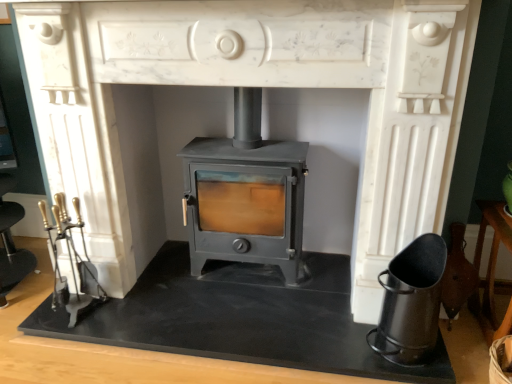
Question: Is matte gray wood burning stove at center at the back of black matte ash bucket at lower right?

Choices:
 (A) yes
 (B) no

Answer: (B)

Question: Considering the relative sizes of black matte ash bucket at lower right and matte gray wood burning stove at center in the image provided, is black matte ash bucket at lower right shorter than matte gray wood burning stove at center?

Choices:
 (A) yes
 (B) no

Answer: (A)

Question: Are black matte ash bucket at lower right and matte gray wood burning stove at center beside each other?

Choices:
 (A) yes
 (B) no

Answer: (B)

Question: From a real-world perspective, is black matte ash bucket at lower right located higher than matte gray wood burning stove at center?

Choices:
 (A) no
 (B) yes

Answer: (A)

Question: Is black matte ash bucket at lower right aimed at matte gray wood burning stove at center?

Choices:
 (A) no
 (B) yes

Answer: (A)

Question: Is black matte ash bucket at lower right wider than matte gray wood burning stove at center?

Choices:
 (A) yes
 (B) no

Answer: (B)

Question: Is black matte ash bucket at lower right inside matte gray wood burning stove at center?

Choices:
 (A) no
 (B) yes

Answer: (A)

Question: Is matte gray wood burning stove at center not close to black matte ash bucket at lower right?

Choices:
 (A) no
 (B) yes

Answer: (A)

Question: From a real-world perspective, is matte gray wood burning stove at center positioned over black matte ash bucket at lower right based on gravity?

Choices:
 (A) no
 (B) yes

Answer: (B)

Question: Does matte gray wood burning stove at center appear on the left side of black matte ash bucket at lower right?

Choices:
 (A) yes
 (B) no

Answer: (A)

Question: Does matte gray wood burning stove at center have a larger size compared to black matte ash bucket at lower right?

Choices:
 (A) yes
 (B) no

Answer: (A)

Question: Is matte gray wood burning stove at center located outside black matte ash bucket at lower right?

Choices:
 (A) no
 (B) yes

Answer: (B)

Question: Is matte gray wood burning stove at center bigger than black slate at center?

Choices:
 (A) no
 (B) yes

Answer: (B)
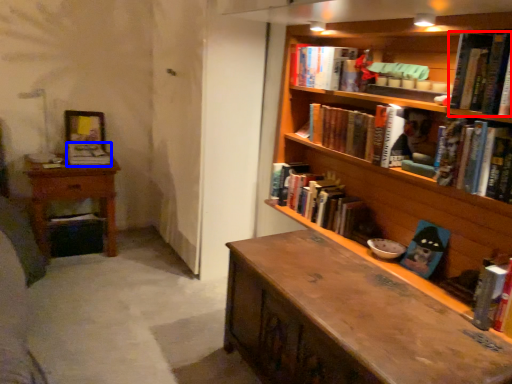
Question: Which of the following is the farthest to the observer, book (highlighted by a red box) or book (highlighted by a blue box)?

Choices:
 (A) book
 (B) book

Answer: (B)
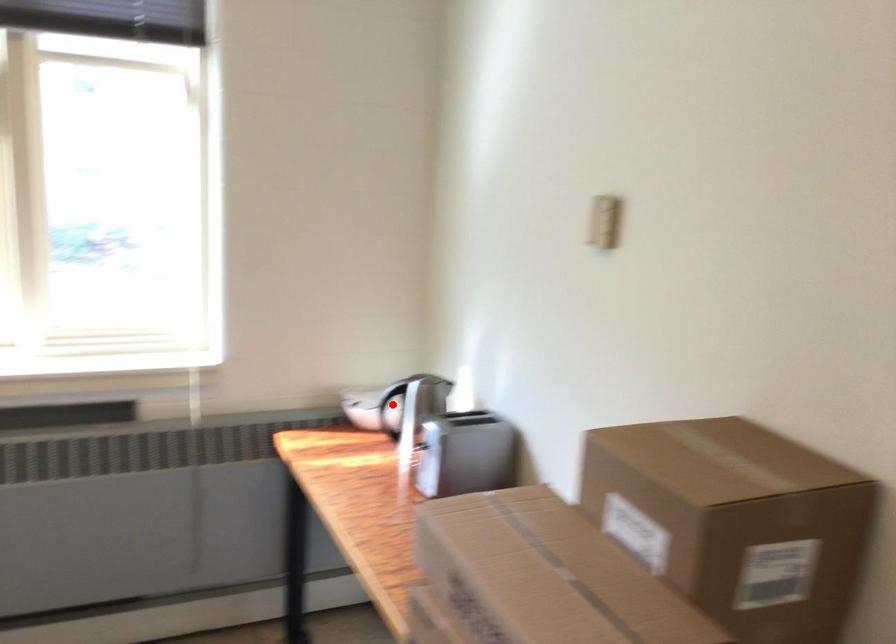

### WORK ITEM
Reproduce all of the material above verbatim, character for character, leaving out the pictures.

### ANSWER BELOW
Question: Is matte gray wood burning stove at center at the back of black matte ash bucket at lower right?

Choices:
 (A) yes
 (B) no

Answer: (B)

Question: Considering the relative sizes of black matte ash bucket at lower right and matte gray wood burning stove at center in the image provided, is black matte ash bucket at lower right shorter than matte gray wood burning stove at center?

Choices:
 (A) yes
 (B) no

Answer: (A)

Question: Are black matte ash bucket at lower right and matte gray wood burning stove at center beside each other?

Choices:
 (A) yes
 (B) no

Answer: (B)

Question: From a real-world perspective, is black matte ash bucket at lower right located higher than matte gray wood burning stove at center?

Choices:
 (A) no
 (B) yes

Answer: (A)

Question: Is black matte ash bucket at lower right aimed at matte gray wood burning stove at center?

Choices:
 (A) no
 (B) yes

Answer: (A)

Question: Is black matte ash bucket at lower right wider than matte gray wood burning stove at center?

Choices:
 (A) yes
 (B) no

Answer: (B)

Question: Is black matte ash bucket at lower right inside matte gray wood burning stove at center?

Choices:
 (A) no
 (B) yes

Answer: (A)

Question: Is matte gray wood burning stove at center not close to black matte ash bucket at lower right?

Choices:
 (A) no
 (B) yes

Answer: (A)

Question: From a real-world perspective, is matte gray wood burning stove at center positioned over black matte ash bucket at lower right based on gravity?

Choices:
 (A) no
 (B) yes

Answer: (B)

Question: Does matte gray wood burning stove at center appear on the left side of black matte ash bucket at lower right?

Choices:
 (A) yes
 (B) no

Answer: (A)

Question: Does matte gray wood burning stove at center have a larger size compared to black matte ash bucket at lower right?

Choices:
 (A) yes
 (B) no

Answer: (A)

Question: Is matte gray wood burning stove at center located outside black matte ash bucket at lower right?

Choices:
 (A) no
 (B) yes

Answer: (B)

Question: Is matte gray wood burning stove at center bigger than black slate at center?

Choices:
 (A) no
 (B) yes

Answer: (B)
Question: Which of the following is the farthest to the observer, book (highlighted by a red box) or book (highlighted by a blue box)?

Choices:
 (A) book
 (B) book

Answer: (B)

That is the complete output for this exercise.